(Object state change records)
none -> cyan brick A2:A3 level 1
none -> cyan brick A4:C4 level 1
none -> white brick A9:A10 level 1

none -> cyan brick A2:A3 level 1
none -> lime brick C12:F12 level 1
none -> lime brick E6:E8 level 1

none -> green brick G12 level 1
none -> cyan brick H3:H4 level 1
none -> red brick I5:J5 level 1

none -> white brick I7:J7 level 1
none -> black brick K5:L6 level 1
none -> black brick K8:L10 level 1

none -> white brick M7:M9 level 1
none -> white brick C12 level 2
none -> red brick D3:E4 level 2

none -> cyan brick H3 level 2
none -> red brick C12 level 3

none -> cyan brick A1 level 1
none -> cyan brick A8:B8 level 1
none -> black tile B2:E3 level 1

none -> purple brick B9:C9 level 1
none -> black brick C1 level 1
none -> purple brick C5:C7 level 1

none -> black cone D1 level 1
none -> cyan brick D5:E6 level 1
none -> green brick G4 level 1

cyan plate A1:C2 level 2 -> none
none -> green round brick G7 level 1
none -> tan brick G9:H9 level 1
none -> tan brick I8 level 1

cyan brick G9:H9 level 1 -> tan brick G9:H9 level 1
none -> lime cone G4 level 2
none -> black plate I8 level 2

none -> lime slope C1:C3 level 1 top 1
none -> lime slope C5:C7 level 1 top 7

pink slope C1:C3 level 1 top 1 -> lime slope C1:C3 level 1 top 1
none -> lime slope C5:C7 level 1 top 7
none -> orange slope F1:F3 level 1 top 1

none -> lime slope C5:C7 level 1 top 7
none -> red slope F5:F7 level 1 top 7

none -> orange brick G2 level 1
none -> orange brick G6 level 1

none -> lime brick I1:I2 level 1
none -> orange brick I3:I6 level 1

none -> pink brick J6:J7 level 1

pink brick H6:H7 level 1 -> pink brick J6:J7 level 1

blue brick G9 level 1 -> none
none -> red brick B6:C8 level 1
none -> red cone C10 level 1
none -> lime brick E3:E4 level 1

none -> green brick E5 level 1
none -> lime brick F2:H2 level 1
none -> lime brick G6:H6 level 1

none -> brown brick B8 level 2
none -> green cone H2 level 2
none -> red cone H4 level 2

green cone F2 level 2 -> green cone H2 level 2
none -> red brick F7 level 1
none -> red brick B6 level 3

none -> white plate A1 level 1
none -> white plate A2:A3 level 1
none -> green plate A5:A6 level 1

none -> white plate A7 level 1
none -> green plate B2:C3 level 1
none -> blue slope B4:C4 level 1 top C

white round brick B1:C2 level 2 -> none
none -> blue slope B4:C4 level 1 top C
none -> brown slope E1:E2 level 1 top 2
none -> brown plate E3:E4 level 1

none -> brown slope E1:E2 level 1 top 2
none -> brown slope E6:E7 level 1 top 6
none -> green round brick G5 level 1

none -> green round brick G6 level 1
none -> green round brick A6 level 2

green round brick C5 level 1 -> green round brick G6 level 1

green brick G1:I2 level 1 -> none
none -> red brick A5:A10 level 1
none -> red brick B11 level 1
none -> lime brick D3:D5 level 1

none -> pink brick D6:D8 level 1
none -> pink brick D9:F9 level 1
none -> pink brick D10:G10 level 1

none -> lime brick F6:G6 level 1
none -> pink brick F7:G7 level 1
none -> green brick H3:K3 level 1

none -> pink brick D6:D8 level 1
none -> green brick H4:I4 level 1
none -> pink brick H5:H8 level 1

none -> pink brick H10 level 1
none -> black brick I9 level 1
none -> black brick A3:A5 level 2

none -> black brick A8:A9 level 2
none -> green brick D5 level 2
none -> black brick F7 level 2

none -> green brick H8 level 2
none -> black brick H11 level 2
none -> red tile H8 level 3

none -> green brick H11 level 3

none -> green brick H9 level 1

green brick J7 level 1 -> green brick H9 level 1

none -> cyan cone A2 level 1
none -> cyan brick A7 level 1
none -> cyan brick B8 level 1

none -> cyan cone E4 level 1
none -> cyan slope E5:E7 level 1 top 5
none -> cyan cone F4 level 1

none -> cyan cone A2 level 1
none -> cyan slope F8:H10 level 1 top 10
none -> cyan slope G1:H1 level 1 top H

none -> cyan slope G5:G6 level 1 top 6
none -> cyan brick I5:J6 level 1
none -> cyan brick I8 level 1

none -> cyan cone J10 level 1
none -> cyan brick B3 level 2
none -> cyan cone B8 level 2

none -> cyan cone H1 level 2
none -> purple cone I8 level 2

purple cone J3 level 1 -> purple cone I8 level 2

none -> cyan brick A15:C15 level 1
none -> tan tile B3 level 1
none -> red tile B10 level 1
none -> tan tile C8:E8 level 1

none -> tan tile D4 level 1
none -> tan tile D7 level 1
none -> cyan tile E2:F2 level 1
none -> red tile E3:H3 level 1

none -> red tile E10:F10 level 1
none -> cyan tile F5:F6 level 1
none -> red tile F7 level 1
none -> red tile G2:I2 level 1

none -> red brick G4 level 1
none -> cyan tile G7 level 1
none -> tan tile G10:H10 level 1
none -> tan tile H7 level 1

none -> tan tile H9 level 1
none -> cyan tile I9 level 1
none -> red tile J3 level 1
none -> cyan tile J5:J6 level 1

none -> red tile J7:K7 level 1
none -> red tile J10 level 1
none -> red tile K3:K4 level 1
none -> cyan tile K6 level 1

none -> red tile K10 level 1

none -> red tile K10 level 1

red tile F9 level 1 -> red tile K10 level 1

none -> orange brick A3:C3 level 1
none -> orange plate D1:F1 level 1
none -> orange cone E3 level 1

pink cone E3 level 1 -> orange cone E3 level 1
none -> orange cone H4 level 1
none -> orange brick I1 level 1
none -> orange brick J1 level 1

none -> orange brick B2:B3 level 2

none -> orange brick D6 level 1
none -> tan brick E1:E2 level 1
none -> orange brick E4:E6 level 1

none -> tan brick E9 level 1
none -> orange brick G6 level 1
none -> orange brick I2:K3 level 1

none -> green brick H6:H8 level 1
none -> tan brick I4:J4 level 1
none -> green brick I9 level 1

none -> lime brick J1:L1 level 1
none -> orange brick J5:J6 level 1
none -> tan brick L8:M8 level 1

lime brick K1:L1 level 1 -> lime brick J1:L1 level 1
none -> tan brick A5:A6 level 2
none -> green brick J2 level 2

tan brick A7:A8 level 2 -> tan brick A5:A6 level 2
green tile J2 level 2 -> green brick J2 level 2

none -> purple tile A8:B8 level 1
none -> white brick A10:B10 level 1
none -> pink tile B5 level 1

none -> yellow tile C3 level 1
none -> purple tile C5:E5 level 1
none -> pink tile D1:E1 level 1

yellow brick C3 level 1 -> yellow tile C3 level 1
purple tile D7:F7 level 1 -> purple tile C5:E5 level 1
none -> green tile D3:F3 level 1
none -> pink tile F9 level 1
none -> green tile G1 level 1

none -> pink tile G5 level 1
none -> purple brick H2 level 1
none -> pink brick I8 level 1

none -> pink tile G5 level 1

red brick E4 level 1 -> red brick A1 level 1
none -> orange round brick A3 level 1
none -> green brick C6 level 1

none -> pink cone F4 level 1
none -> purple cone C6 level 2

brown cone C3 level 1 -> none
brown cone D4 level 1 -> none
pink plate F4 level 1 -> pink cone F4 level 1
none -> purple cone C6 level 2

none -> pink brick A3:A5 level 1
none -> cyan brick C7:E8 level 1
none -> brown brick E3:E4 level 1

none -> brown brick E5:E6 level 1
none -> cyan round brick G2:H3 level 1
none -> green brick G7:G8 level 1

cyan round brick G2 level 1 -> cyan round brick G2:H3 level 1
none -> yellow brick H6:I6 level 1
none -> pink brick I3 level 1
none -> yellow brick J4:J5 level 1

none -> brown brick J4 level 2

**EXERCISE INSTRUCTIONS**. Given the data above, transcribe exactly the lines from the one containing "none -> brown slope E6:E7 level 1 top 6" down to the one containing "none -> black brick A8:A9 level 2", and no others.

**ANSWER BOX**.
none -> brown slope E6:E7 level 1 top 6
none -> green round brick G5 level 1

none -> green round brick G6 level 1
none -> green round brick A6 level 2

green round brick C5 level 1 -> green round brick G6 level 1

green brick G1:I2 level 1 -> none
none -> red brick A5:A10 level 1
none -> red brick B11 level 1
none -> lime brick D3:D5 level 1

none -> pink brick D6:D8 level 1
none -> pink brick D9:F9 level 1
none -> pink brick D10:G10 level 1

none -> lime brick F6:G6 level 1
none -> pink brick F7:G7 level 1
none -> green brick H3:K3 level 1

none -> pink brick D6:D8 level 1
none -> green brick H4:I4 level 1
none -> pink brick H5:H8 level 1

none -> pink brick H10 level 1
none -> black brick I9 level 1
none -> black brick A3:A5 level 2

none -> black brick A8:A9 level 2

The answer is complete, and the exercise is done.